── INFORMATION GIVEN

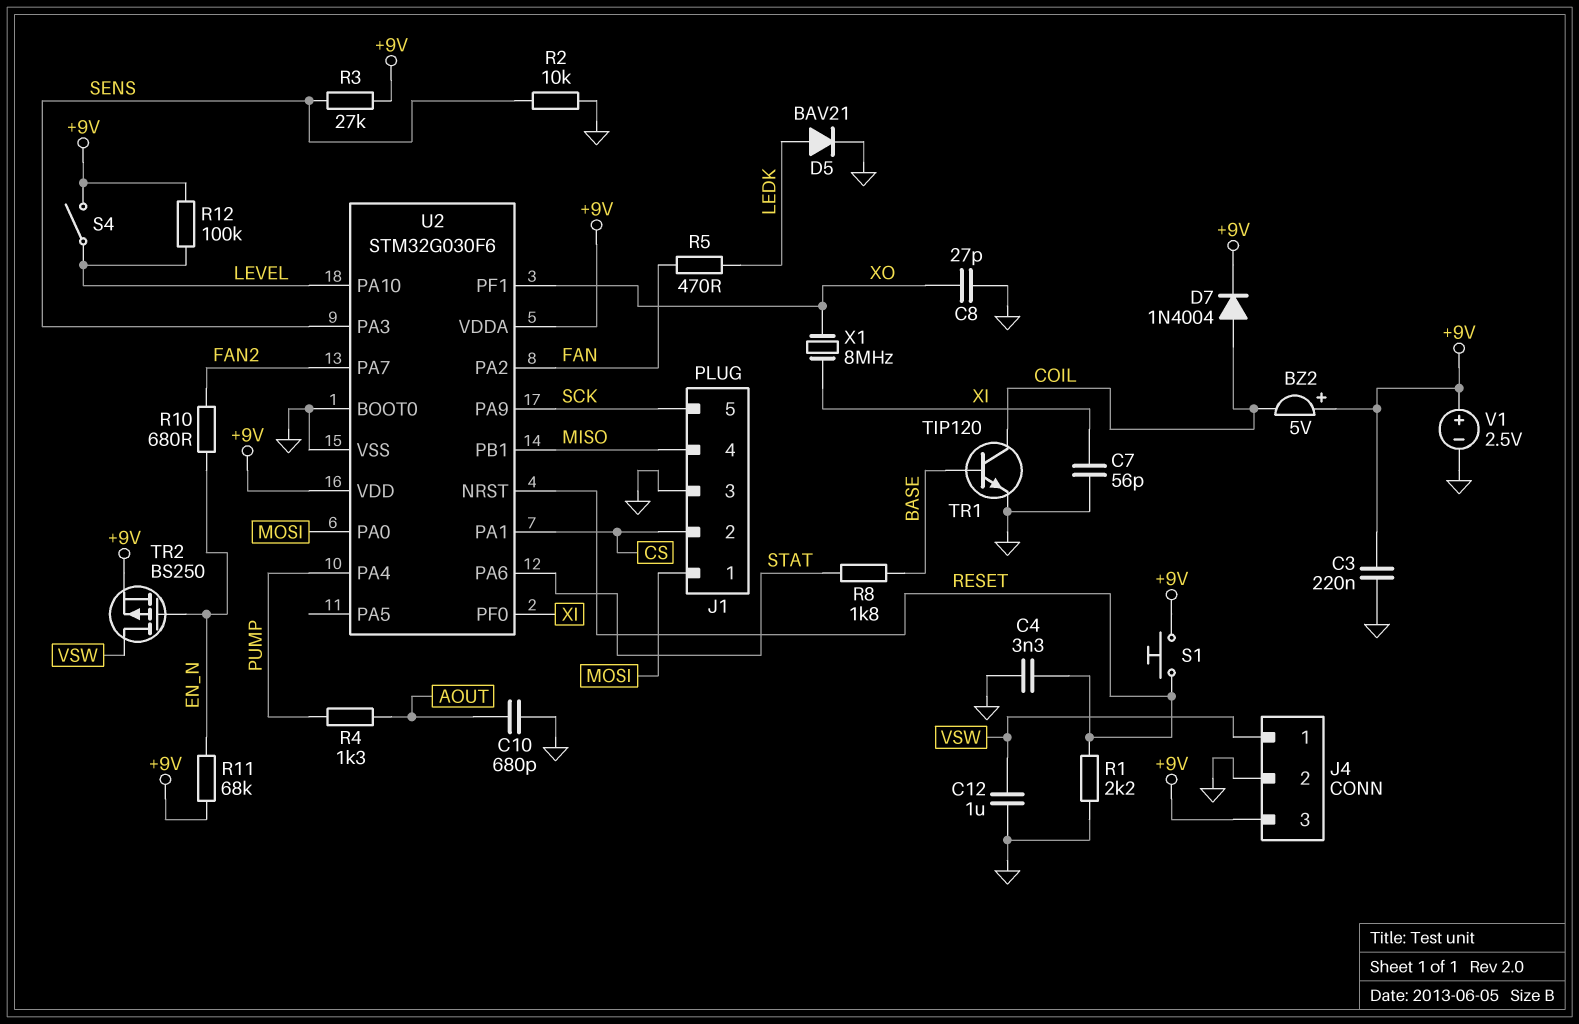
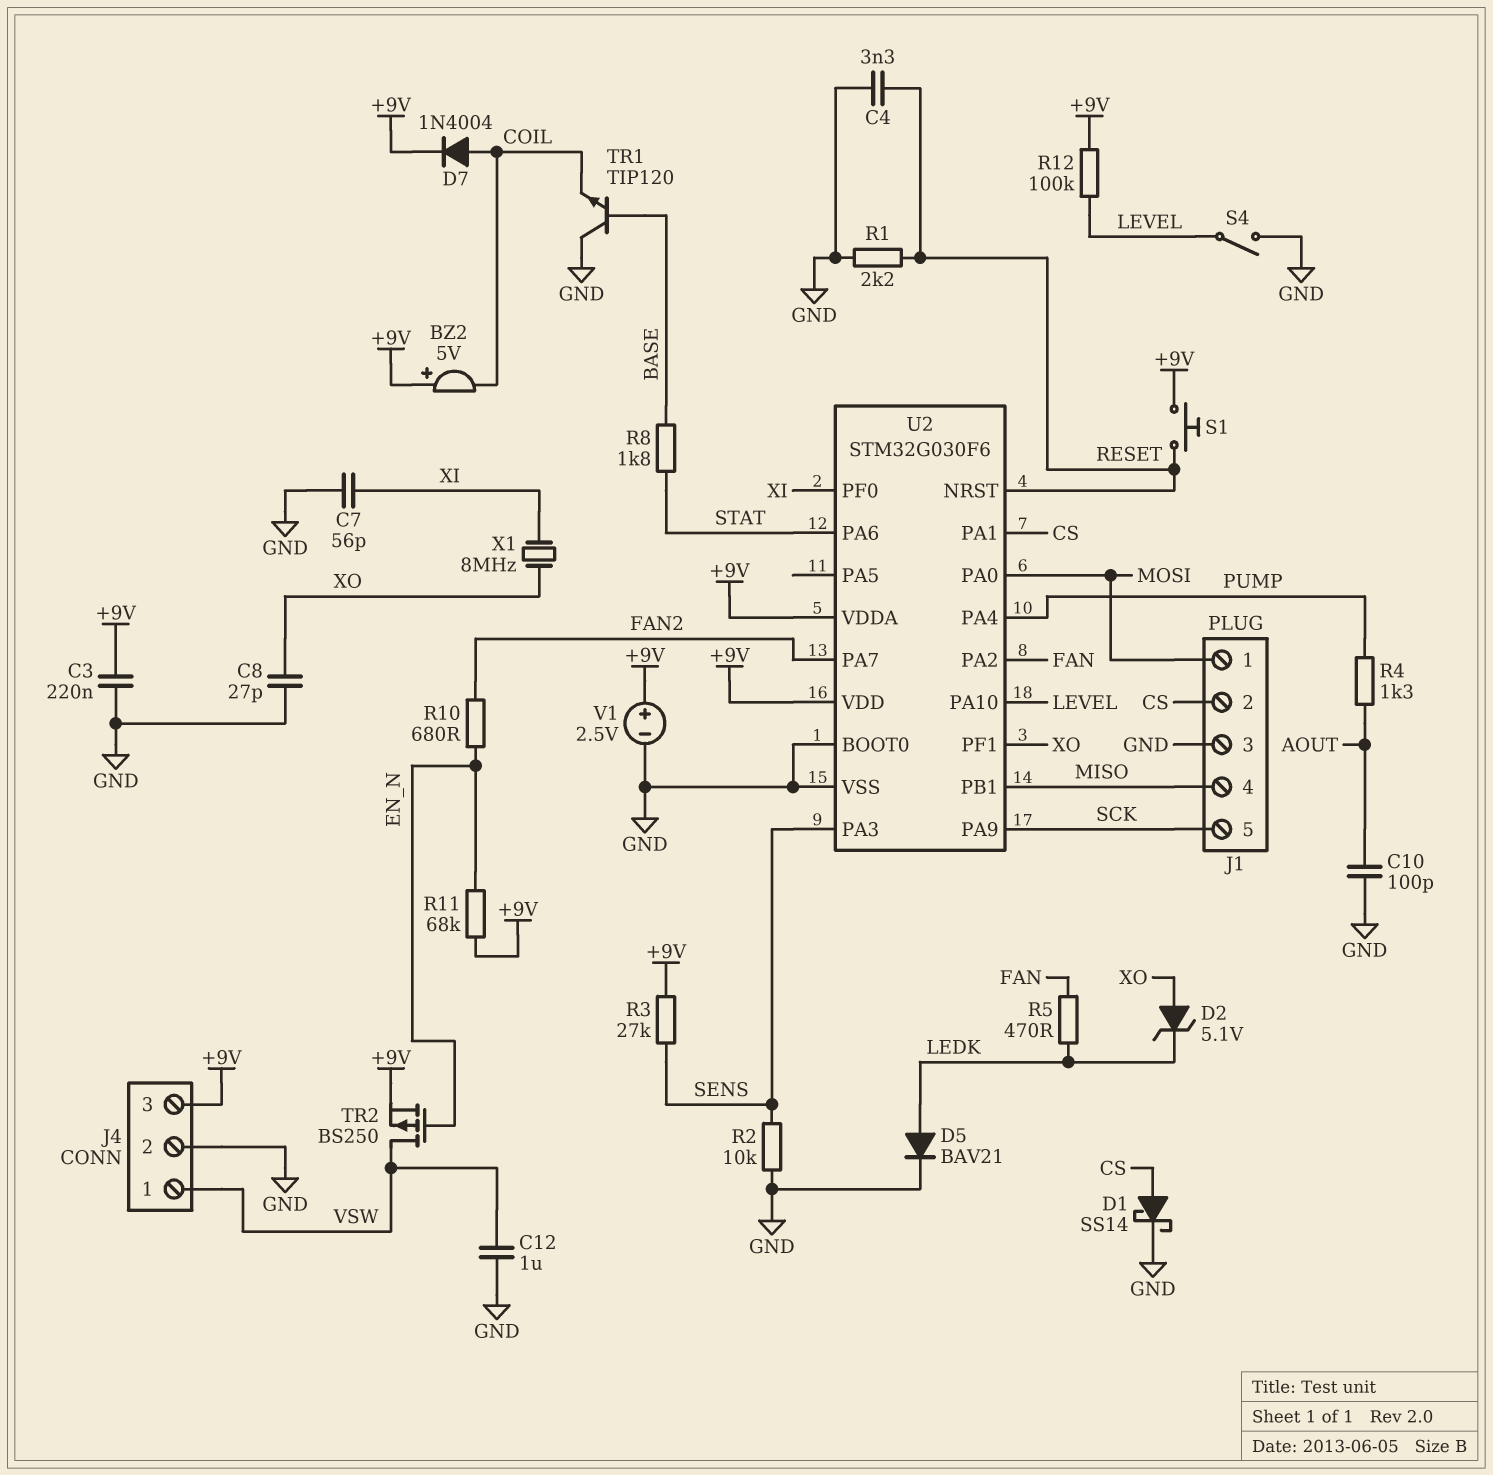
C10: 680pF (AOUT, GND) -> 100pF (AOUT, GND)
D1: none -> schottky SS14 (A CS, K GND)
D2: none -> zener 5.1V (A XO, K LEDK)
S4: switch (+9V, LEVEL) -> switch (GND, LEVEL)
TR1: NPN TIP120 (B BASE, C COIL, E GND) -> NPN TIP120 (B BASE, C GND, E COIL)

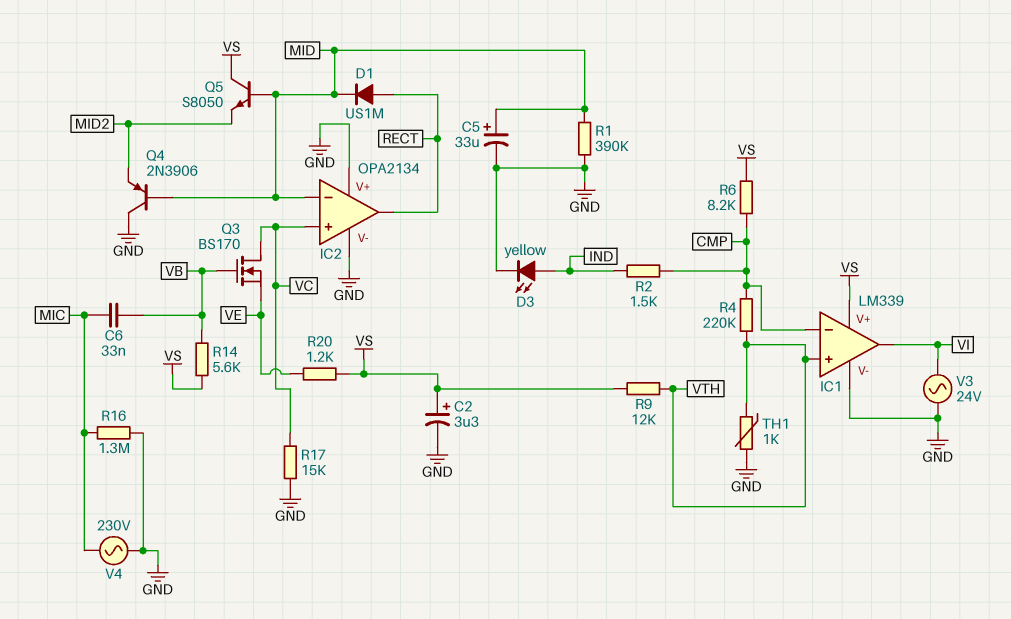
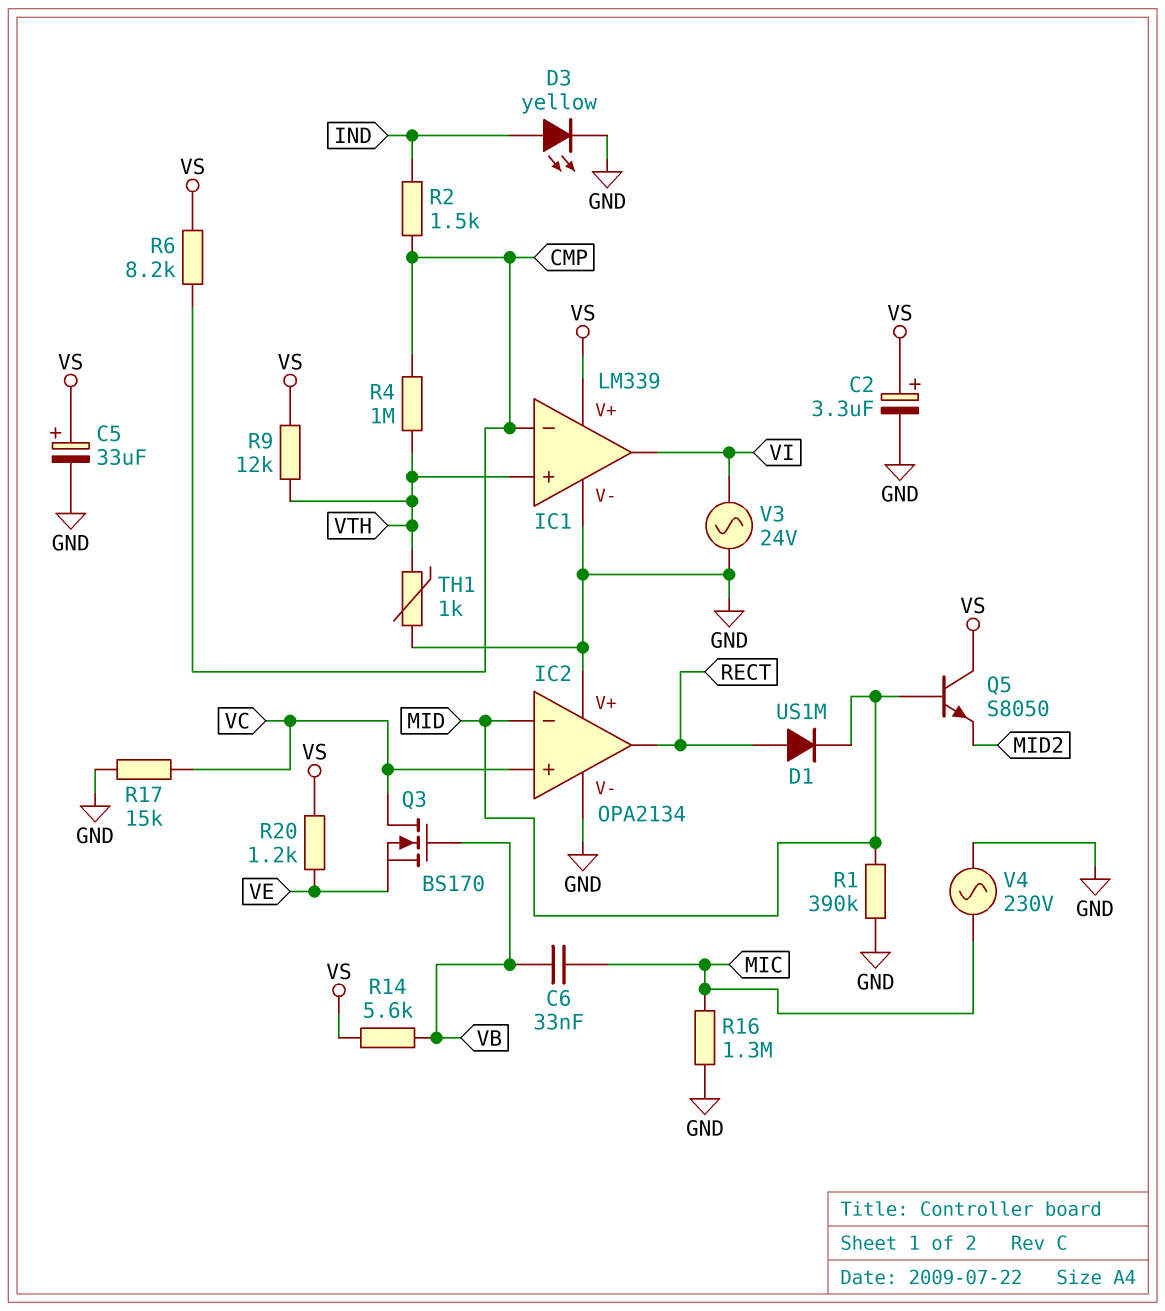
C5: 33uF (plus MID, minus GND) -> 33uF (plus VS, minus GND)
Q4: PNP 2N3906 (B MID, C GND, E MID2) -> none
R4: 220k (CMP, VTH) -> 1M (CMP, VTH)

────

▶ [WHAT YOU HAVE TO DO] Reproduce every entry exactly; images stay out.

▶ [EXERCISE OUTPUT]
C10: 680pF (AOUT, GND) -> 100pF (AOUT, GND)
D1: none -> schottky SS14 (A CS, K GND)
D2: none -> zener 5.1V (A XO, K LEDK)
S4: switch (+9V, LEVEL) -> switch (GND, LEVEL)
TR1: NPN TIP120 (B BASE, C COIL, E GND) -> NPN TIP120 (B BASE, C GND, E COIL)

C5: 33uF (plus MID, minus GND) -> 33uF (plus VS, minus GND)
Q4: PNP 2N3906 (B MID, C GND, E MID2) -> none
R4: 220k (CMP, VTH) -> 1M (CMP, VTH)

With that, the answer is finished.